### MATERIAL SUPPLIED

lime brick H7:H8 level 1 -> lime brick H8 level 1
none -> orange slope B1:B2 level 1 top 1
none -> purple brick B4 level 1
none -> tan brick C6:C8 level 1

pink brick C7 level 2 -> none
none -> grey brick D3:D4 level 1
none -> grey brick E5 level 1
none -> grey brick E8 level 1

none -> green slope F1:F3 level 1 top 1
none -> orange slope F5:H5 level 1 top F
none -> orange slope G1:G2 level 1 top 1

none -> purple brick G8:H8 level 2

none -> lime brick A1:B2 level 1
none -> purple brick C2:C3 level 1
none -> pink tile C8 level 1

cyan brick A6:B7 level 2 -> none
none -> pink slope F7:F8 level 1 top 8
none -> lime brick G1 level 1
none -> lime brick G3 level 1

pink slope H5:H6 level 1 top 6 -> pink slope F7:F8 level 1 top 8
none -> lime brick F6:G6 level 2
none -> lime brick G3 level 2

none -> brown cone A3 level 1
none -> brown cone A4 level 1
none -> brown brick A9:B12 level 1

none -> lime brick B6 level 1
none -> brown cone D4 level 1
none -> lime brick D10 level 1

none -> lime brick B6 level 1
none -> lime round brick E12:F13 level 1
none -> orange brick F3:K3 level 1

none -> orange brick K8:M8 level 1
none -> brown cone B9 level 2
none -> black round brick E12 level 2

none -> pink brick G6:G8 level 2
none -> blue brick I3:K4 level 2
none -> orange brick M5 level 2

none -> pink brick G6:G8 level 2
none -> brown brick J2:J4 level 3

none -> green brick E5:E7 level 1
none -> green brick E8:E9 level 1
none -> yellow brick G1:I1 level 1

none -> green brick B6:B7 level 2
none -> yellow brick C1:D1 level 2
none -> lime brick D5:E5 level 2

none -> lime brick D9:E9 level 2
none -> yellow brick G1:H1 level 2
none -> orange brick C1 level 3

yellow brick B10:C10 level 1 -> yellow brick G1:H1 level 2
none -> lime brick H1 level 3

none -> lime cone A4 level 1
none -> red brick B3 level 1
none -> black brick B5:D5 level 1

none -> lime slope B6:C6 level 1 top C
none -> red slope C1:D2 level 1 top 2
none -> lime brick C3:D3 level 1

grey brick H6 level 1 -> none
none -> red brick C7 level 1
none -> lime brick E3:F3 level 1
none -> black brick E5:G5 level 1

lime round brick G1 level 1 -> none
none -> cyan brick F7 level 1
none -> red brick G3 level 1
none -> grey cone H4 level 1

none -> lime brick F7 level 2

### WHAT THIS TASK INVOLVES
Return all the data above, unaltered and complete.

### TASK RESULT
lime brick H7:H8 level 1 -> lime brick H8 level 1
none -> orange slope B1:B2 level 1 top 1
none -> purple brick B4 level 1
none -> tan brick C6:C8 level 1

pink brick C7 level 2 -> none
none -> grey brick D3:D4 level 1
none -> grey brick E5 level 1
none -> grey brick E8 level 1

none -> green slope F1:F3 level 1 top 1
none -> orange slope F5:H5 level 1 top F
none -> orange slope G1:G2 level 1 top 1

none -> purple brick G8:H8 level 2

none -> lime brick A1:B2 level 1
none -> purple brick C2:C3 level 1
none -> pink tile C8 level 1

cyan brick A6:B7 level 2 -> none
none -> pink slope F7:F8 level 1 top 8
none -> lime brick G1 level 1
none -> lime brick G3 level 1

pink slope H5:H6 level 1 top 6 -> pink slope F7:F8 level 1 top 8
none -> lime brick F6:G6 level 2
none -> lime brick G3 level 2

none -> brown cone A3 level 1
none -> brown cone A4 level 1
none -> brown brick A9:B12 level 1

none -> lime brick B6 level 1
none -> brown cone D4 level 1
none -> lime brick D10 level 1

none -> lime brick B6 level 1
none -> lime round brick E12:F13 level 1
none -> orange brick F3:K3 level 1

none -> orange brick K8:M8 level 1
none -> brown cone B9 level 2
none -> black round brick E12 level 2

none -> pink brick G6:G8 level 2
none -> blue brick I3:K4 level 2
none -> orange brick M5 level 2

none -> pink brick G6:G8 level 2
none -> brown brick J2:J4 level 3

none -> green brick E5:E7 level 1
none -> green brick E8:E9 level 1
none -> yellow brick G1:I1 level 1

none -> green brick B6:B7 level 2
none -> yellow brick C1:D1 level 2
none -> lime brick D5:E5 level 2

none -> lime brick D9:E9 level 2
none -> yellow brick G1:H1 level 2
none -> orange brick C1 level 3

yellow brick B10:C10 level 1 -> yellow brick G1:H1 level 2
none -> lime brick H1 level 3

none -> lime cone A4 level 1
none -> red brick B3 level 1
none -> black brick B5:D5 level 1

none -> lime slope B6:C6 level 1 top C
none -> red slope C1:D2 level 1 top 2
none -> lime brick C3:D3 level 1

grey brick H6 level 1 -> none
none -> red brick C7 level 1
none -> lime brick E3:F3 level 1
none -> black brick E5:G5 level 1

lime round brick G1 level 1 -> none
none -> cyan brick F7 level 1
none -> red brick G3 level 1
none -> grey cone H4 level 1

none -> lime brick F7 level 2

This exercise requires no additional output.